Records drawn from a dataset:
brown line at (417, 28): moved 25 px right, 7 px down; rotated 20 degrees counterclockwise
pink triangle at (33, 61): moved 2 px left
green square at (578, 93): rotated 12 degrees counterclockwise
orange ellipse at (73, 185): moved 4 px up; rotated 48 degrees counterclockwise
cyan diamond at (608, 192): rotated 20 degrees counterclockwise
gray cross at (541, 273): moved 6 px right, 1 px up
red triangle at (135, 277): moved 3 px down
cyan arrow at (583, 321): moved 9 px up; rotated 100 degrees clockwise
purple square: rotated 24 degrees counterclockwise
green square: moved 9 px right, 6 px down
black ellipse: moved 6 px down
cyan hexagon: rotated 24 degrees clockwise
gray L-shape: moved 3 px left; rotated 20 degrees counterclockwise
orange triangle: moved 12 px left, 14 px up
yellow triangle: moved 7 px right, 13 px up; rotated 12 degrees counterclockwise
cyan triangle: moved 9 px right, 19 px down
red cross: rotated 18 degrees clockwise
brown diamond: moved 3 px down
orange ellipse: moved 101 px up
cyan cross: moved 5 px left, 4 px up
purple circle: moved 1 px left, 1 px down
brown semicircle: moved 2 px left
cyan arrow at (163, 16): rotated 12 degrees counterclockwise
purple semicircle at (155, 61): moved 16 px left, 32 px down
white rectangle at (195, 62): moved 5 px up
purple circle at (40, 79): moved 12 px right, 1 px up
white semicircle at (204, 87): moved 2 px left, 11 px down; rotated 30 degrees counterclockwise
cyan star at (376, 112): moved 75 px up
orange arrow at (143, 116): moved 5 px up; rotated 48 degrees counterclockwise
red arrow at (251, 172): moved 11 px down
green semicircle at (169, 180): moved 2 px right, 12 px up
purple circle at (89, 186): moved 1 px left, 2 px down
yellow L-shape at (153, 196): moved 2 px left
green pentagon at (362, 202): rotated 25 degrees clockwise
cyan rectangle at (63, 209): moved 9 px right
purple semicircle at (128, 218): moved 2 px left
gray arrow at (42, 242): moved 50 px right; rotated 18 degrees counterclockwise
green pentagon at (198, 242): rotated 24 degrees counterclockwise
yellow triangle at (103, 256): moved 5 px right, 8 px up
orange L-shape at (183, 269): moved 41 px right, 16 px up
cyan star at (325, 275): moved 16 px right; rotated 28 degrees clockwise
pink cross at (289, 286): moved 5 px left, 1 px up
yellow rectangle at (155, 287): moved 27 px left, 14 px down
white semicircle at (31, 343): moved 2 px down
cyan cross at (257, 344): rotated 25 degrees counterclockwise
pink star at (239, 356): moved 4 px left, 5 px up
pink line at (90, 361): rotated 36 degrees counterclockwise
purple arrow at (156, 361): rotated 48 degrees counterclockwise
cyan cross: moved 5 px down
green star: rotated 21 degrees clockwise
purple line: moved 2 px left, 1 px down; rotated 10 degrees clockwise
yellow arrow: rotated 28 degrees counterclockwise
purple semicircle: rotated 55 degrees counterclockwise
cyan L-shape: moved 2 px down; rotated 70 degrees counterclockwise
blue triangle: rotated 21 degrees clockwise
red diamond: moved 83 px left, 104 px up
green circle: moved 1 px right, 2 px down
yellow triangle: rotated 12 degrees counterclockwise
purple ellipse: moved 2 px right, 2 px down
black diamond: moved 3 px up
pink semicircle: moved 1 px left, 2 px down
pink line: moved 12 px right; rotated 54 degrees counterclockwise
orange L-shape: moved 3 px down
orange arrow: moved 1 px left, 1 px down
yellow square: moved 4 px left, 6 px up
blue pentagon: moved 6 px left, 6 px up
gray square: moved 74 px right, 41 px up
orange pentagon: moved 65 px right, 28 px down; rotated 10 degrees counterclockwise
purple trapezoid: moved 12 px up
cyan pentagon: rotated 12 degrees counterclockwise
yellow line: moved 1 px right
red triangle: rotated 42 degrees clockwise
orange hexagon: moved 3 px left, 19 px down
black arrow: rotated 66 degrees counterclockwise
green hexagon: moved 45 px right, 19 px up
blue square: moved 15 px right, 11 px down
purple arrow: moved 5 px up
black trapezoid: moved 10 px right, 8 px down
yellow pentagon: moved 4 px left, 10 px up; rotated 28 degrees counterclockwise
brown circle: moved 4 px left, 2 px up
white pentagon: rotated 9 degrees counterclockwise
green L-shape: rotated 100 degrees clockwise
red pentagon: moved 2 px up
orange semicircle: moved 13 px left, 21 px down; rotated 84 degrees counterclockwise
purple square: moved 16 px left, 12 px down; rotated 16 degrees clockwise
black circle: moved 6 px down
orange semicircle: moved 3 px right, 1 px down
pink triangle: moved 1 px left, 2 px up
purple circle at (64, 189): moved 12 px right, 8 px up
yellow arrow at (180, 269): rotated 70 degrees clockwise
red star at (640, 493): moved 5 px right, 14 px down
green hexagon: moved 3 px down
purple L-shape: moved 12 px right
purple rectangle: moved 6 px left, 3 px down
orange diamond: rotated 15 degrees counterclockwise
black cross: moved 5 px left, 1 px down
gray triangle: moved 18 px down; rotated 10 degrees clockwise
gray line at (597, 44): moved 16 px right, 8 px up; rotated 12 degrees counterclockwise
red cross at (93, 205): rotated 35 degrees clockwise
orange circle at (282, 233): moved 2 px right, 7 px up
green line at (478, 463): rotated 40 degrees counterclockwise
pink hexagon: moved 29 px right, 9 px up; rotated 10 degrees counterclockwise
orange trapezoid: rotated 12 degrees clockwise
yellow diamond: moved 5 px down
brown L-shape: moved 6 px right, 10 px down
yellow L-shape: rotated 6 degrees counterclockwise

What to work on –
In the entries above, find the line holding "purple square: moved" and the line holding "purple circle at (64, 189): moved", then retype exactly those two lines and every line between them, and nothing else.

Reply –
purple square: moved 16 px left, 12 px down; rotated 16 degrees clockwise
black circle: moved 6 px down
orange semicircle: moved 3 px right, 1 px down
pink triangle: moved 1 px left, 2 px up
purple circle at (64, 189): moved 12 px right, 8 px up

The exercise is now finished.